Problem statement
Transcribe exactly, please, the line bearing "RGB pin B: A7 -> A5" and all later lines through the end of the records, with the pictures left out.

__________

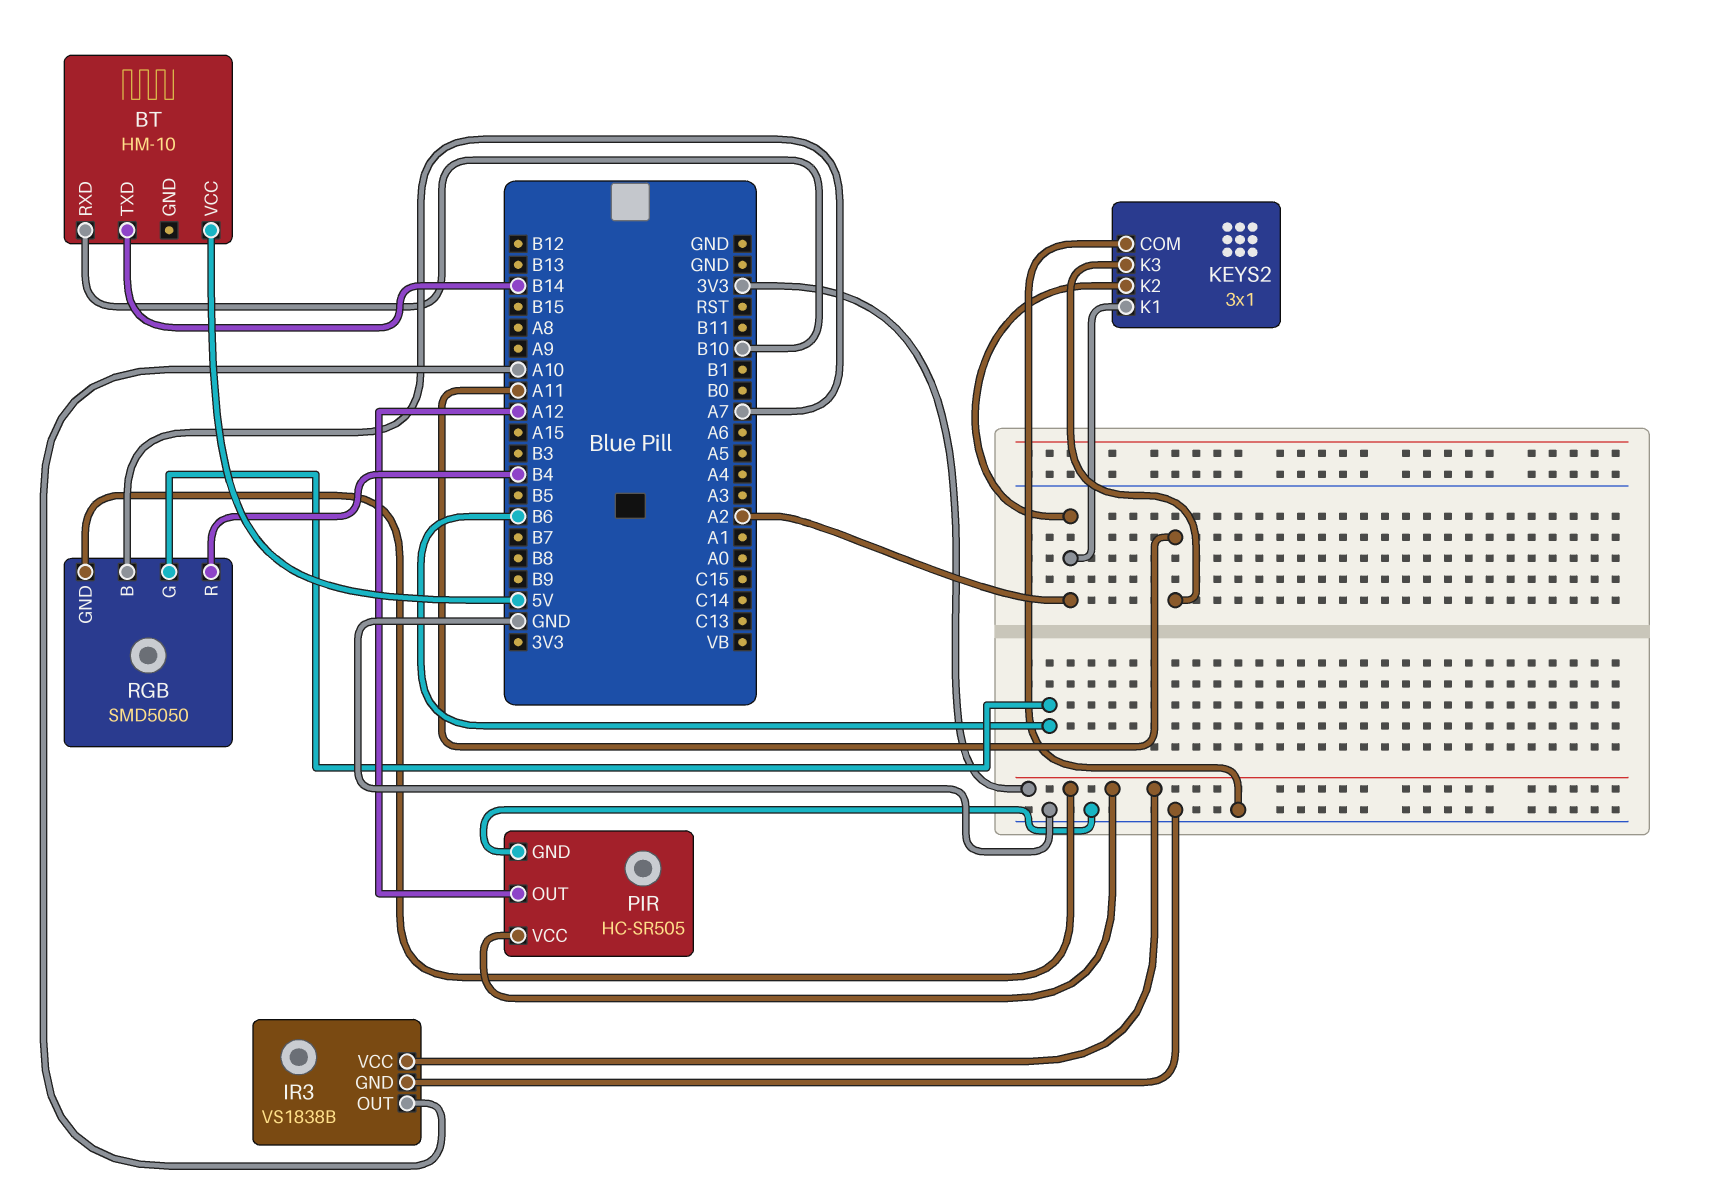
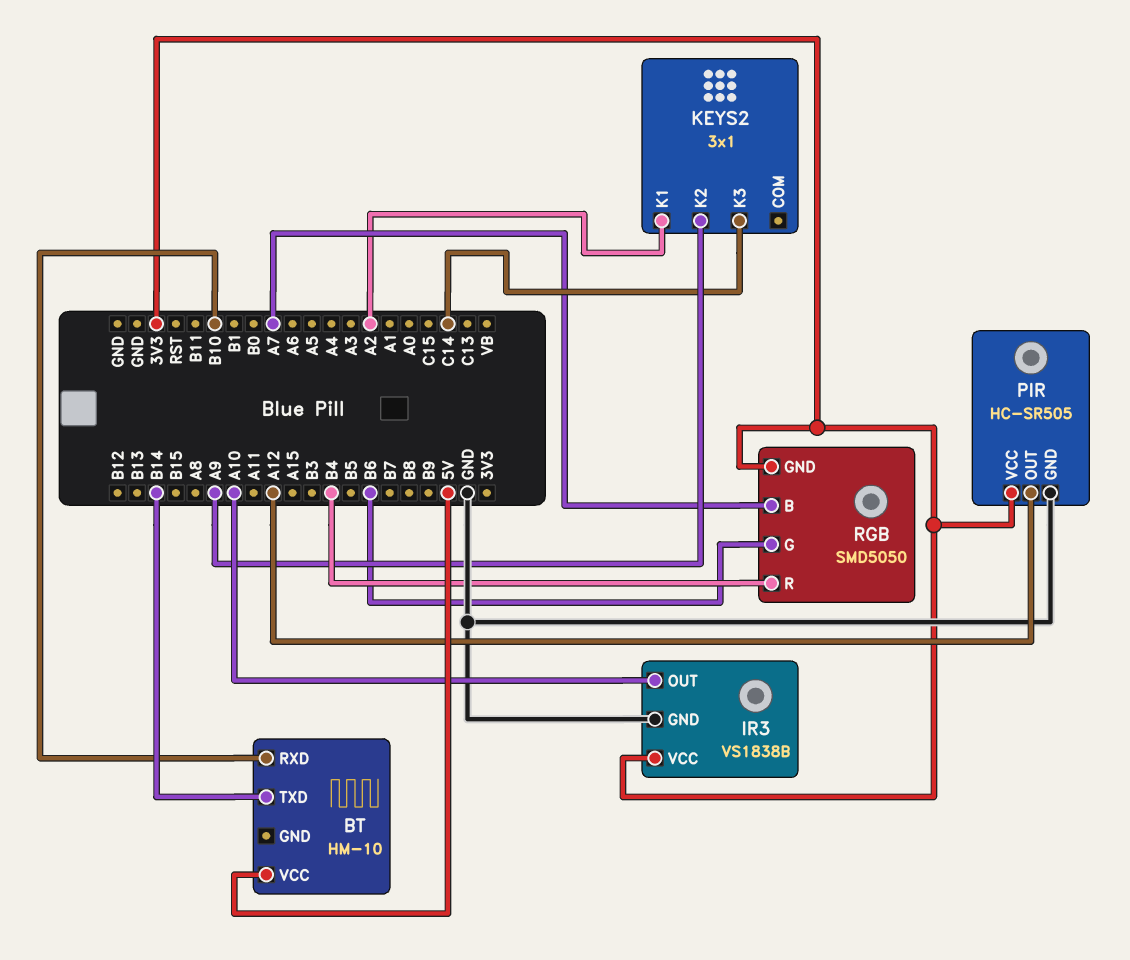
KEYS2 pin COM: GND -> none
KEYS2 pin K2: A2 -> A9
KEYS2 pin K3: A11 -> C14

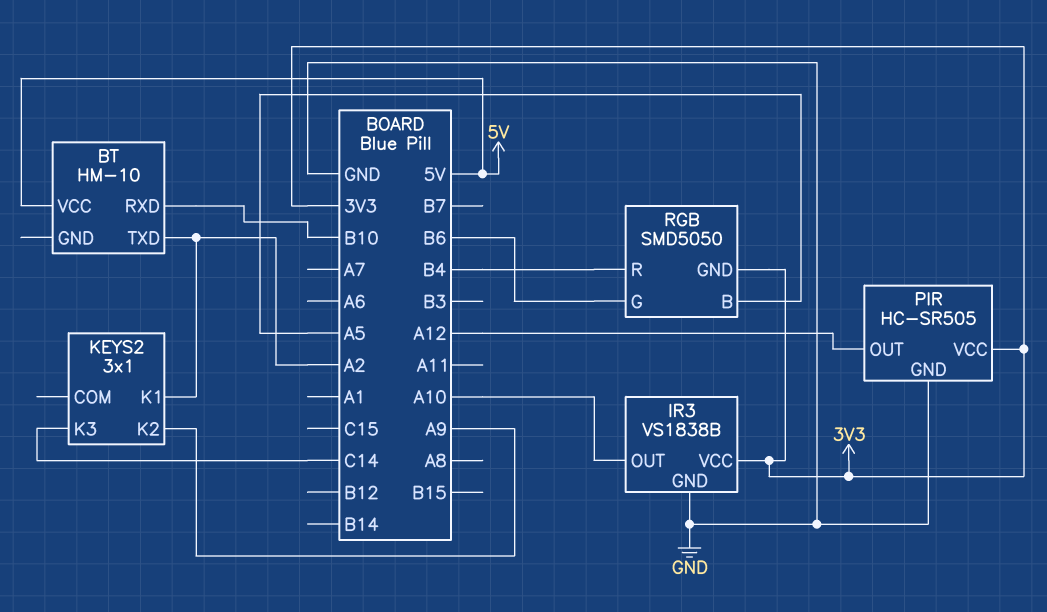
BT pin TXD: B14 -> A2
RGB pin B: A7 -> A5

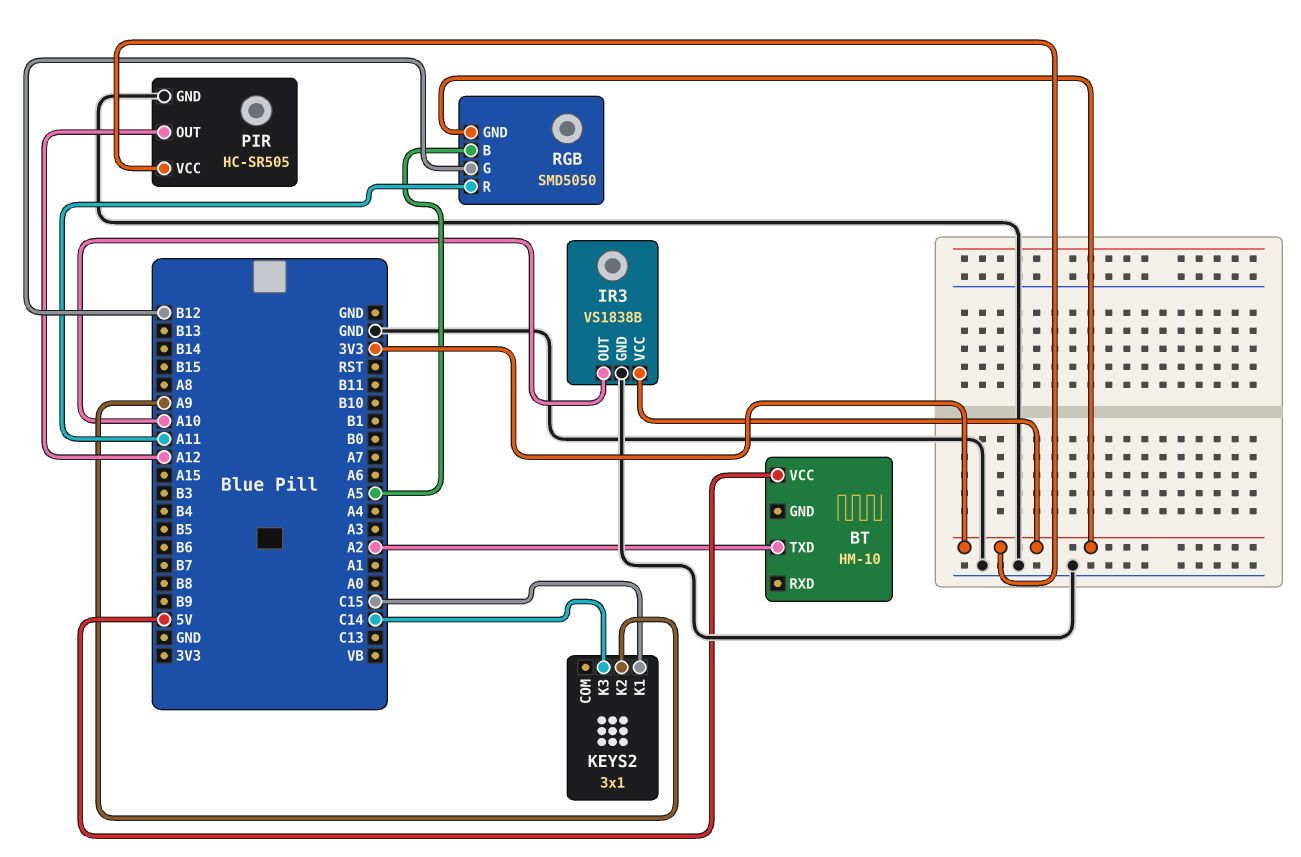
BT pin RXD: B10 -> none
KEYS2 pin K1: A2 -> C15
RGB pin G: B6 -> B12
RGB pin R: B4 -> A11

__________

Answer space
RGB pin B: A7 -> A5

BT pin RXD: B10 -> none
KEYS2 pin K1: A2 -> C15
RGB pin G: B6 -> B12
RGB pin R: B4 -> A11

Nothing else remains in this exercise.